* _Work item_:
What is needed is an exact copy of every entry.

* _Extracted entries_:
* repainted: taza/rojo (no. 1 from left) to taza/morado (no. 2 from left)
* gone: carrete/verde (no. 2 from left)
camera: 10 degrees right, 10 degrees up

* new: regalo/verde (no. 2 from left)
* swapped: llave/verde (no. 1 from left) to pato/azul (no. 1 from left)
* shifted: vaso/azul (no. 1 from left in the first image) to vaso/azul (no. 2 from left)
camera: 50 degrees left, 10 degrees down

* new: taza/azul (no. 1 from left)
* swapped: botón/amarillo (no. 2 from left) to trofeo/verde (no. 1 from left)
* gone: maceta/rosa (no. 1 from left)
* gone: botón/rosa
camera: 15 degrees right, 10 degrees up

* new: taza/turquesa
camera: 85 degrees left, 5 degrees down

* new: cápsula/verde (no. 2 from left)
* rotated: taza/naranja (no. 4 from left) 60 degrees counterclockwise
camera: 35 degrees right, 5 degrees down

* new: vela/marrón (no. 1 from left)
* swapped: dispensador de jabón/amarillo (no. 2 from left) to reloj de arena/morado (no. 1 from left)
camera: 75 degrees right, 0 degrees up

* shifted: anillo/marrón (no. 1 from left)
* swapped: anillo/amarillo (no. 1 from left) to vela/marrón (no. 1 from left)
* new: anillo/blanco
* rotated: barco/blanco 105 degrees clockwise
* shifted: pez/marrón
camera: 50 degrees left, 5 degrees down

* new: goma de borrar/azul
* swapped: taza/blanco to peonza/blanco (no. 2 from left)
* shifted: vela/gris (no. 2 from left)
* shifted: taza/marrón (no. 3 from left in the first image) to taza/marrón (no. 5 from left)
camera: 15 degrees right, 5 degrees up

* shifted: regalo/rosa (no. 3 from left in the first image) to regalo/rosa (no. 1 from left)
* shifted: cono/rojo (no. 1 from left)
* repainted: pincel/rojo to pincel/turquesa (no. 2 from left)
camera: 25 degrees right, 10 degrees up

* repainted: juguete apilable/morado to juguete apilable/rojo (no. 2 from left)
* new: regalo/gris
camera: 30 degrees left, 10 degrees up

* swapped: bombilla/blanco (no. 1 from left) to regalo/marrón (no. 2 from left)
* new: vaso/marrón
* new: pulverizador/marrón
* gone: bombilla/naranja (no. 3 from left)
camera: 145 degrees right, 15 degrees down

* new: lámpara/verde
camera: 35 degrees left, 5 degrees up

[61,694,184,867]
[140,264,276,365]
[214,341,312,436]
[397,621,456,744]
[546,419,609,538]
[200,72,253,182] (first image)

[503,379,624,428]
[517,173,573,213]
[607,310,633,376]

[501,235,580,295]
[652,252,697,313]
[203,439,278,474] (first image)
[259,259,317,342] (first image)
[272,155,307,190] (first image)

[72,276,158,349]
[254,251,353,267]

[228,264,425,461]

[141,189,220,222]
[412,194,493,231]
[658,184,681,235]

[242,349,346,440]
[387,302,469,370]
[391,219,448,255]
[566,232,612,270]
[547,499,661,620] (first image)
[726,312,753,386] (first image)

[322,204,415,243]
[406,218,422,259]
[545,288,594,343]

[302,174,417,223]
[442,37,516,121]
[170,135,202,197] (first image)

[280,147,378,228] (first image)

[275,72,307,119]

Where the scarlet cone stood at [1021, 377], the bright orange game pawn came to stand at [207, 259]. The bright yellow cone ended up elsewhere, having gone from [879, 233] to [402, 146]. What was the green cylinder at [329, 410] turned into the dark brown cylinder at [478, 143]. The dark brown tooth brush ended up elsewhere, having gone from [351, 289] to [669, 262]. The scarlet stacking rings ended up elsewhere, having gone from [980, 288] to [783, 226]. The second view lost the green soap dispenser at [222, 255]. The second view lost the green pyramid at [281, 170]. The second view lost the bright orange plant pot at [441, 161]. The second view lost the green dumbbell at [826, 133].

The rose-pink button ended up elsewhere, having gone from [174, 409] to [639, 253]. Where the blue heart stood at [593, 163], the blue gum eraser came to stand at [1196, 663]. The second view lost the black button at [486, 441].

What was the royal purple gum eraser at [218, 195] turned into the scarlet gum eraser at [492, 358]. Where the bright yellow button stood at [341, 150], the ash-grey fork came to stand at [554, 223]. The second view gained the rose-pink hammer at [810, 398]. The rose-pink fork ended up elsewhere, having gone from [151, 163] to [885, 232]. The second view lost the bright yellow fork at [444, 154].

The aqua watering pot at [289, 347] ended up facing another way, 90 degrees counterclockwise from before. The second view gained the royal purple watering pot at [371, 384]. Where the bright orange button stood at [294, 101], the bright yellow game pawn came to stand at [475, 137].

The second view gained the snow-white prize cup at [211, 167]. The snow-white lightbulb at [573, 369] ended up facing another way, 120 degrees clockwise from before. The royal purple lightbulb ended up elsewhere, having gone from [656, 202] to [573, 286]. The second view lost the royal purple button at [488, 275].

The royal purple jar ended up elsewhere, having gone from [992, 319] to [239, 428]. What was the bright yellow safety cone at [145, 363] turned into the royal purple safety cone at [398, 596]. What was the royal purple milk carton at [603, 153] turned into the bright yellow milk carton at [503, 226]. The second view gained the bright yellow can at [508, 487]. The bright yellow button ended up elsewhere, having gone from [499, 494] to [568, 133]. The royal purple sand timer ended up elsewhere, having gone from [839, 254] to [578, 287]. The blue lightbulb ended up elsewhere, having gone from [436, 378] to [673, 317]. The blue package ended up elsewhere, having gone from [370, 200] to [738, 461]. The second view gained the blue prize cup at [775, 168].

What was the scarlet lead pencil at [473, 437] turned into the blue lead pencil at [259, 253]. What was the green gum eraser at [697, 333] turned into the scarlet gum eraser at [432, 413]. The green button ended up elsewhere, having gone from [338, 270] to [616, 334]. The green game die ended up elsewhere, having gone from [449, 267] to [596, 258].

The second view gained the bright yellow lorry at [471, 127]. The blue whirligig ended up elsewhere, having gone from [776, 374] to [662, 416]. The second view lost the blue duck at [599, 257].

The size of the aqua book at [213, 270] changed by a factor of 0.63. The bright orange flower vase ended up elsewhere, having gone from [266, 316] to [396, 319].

* _Written response_:
* repainted: taza/rojo (no. 1 from left) to taza/morado (no. 2 from left)
* gone: carrete/verde (no. 2 from left)
camera: 10 degrees right, 10 degrees up

* new: regalo/verde (no. 2 from left)
* swapped: llave/verde (no. 1 from left) to pato/azul (no. 1 from left)
* shifted: vaso/azul (no. 1 from left in the first image) to vaso/azul (no. 2 from left)
camera: 50 degrees left, 10 degrees down

* new: taza/azul (no. 1 from left)
* swapped: botón/amarillo (no. 2 from left) to trofeo/verde (no. 1 from left)
* gone: maceta/rosa (no. 1 from left)
* gone: botón/rosa
camera: 15 degrees right, 10 degrees up

* new: taza/turquesa
camera: 85 degrees left, 5 degrees down

* new: cápsula/verde (no. 2 from left)
* rotated: taza/naranja (no. 4 from left) 60 degrees counterclockwise
camera: 35 degrees right, 5 degrees down

* new: vela/marrón (no. 1 from left)
* swapped: dispensador de jabón/amarillo (no. 2 from left) to reloj de arena/morado (no. 1 from left)
camera: 75 degrees right, 0 degrees up

* shifted: anillo/marrón (no. 1 from left)
* swapped: anillo/amarillo (no. 1 from left) to vela/marrón (no. 1 from left)
* new: anillo/blanco
* rotated: barco/blanco 105 degrees clockwise
* shifted: pez/marrón
camera: 50 degrees left, 5 degrees down

* new: goma de borrar/azul
* swapped: taza/blanco to peonza/blanco (no. 2 from left)
* shifted: vela/gris (no. 2 from left)
* shifted: taza/marrón (no. 3 from left in the first image) to taza/marrón (no. 5 from left)
camera: 15 degrees right, 5 degrees up

* shifted: regalo/rosa (no. 3 from left in the first image) to regalo/rosa (no. 1 from left)
* shifted: cono/rojo (no. 1 from left)
* repainted: pincel/rojo to pincel/turquesa (no. 2 from left)
camera: 25 degrees right, 10 degrees up

* repainted: juguete apilable/morado to juguete apilable/rojo (no. 2 from left)
* new: regalo/gris
camera: 30 degrees left, 10 degrees up

* swapped: bombilla/blanco (no. 1 from left) to regalo/marrón (no. 2 from left)
* new: vaso/marrón
* new: pulverizador/marrón
* gone: bombilla/naranja (no. 3 from left)
camera: 145 degrees right, 15 degrees down

* new: lámpara/verde
camera: 35 degrees left, 5 degrees up

[61,694,184,867]
[140,264,276,365]
[214,341,312,436]
[397,621,456,744]
[546,419,609,538]
[200,72,253,182] (first image)

[503,379,624,428]
[517,173,573,213]
[607,310,633,376]

[501,235,580,295]
[652,252,697,313]
[203,439,278,474] (first image)
[259,259,317,342] (first image)
[272,155,307,190] (first image)

[72,276,158,349]
[254,251,353,267]

[228,264,425,461]

[141,189,220,222]
[412,194,493,231]
[658,184,681,235]

[242,349,346,440]
[387,302,469,370]
[391,219,448,255]
[566,232,612,270]
[547,499,661,620] (first image)
[726,312,753,386] (first image)

[322,204,415,243]
[406,218,422,259]
[545,288,594,343]

[302,174,417,223]
[442,37,516,121]
[170,135,202,197] (first image)

[280,147,378,228] (first image)

[275,72,307,119]

Where the scarlet cone stood at [1021, 377], the bright orange game pawn came to stand at [207, 259]. The bright yellow cone ended up elsewhere, having gone from [879, 233] to [402, 146]. What was the green cylinder at [329, 410] turned into the dark brown cylinder at [478, 143]. The dark brown tooth brush ended up elsewhere, having gone from [351, 289] to [669, 262]. The scarlet stacking rings ended up elsewhere, having gone from [980, 288] to [783, 226]. The second view lost the green soap dispenser at [222, 255]. The second view lost the green pyramid at [281, 170]. The second view lost the bright orange plant pot at [441, 161]. The second view lost the green dumbbell at [826, 133].

The rose-pink button ended up elsewhere, having gone from [174, 409] to [639, 253]. Where the blue heart stood at [593, 163], the blue gum eraser came to stand at [1196, 663]. The second view lost the black button at [486, 441].

What was the royal purple gum eraser at [218, 195] turned into the scarlet gum eraser at [492, 358]. Where the bright yellow button stood at [341, 150], the ash-grey fork came to stand at [554, 223]. The second view gained the rose-pink hammer at [810, 398]. The rose-pink fork ended up elsewhere, having gone from [151, 163] to [885, 232]. The second view lost the bright yellow fork at [444, 154].

The aqua watering pot at [289, 347] ended up facing another way, 90 degrees counterclockwise from before. The second view gained the royal purple watering pot at [371, 384]. Where the bright orange button stood at [294, 101], the bright yellow game pawn came to stand at [475, 137].

The second view gained the snow-white prize cup at [211, 167]. The snow-white lightbulb at [573, 369] ended up facing another way, 120 degrees clockwise from before. The royal purple lightbulb ended up elsewhere, having gone from [656, 202] to [573, 286]. The second view lost the royal purple button at [488, 275].

The royal purple jar ended up elsewhere, having gone from [992, 319] to [239, 428]. What was the bright yellow safety cone at [145, 363] turned into the royal purple safety cone at [398, 596]. What was the royal purple milk carton at [603, 153] turned into the bright yellow milk carton at [503, 226]. The second view gained the bright yellow can at [508, 487]. The bright yellow button ended up elsewhere, having gone from [499, 494] to [568, 133]. The royal purple sand timer ended up elsewhere, having gone from [839, 254] to [578, 287]. The blue lightbulb ended up elsewhere, having gone from [436, 378] to [673, 317]. The blue package ended up elsewhere, having gone from [370, 200] to [738, 461]. The second view gained the blue prize cup at [775, 168].

What was the scarlet lead pencil at [473, 437] turned into the blue lead pencil at [259, 253]. What was the green gum eraser at [697, 333] turned into the scarlet gum eraser at [432, 413]. The green button ended up elsewhere, having gone from [338, 270] to [616, 334]. The green game die ended up elsewhere, having gone from [449, 267] to [596, 258].

The second view gained the bright yellow lorry at [471, 127]. The blue whirligig ended up elsewhere, having gone from [776, 374] to [662, 416]. The second view lost the blue duck at [599, 257].

The size of the aqua book at [213, 270] changed by a factor of 0.63. The bright orange flower vase ended up elsewhere, having gone from [266, 316] to [396, 319].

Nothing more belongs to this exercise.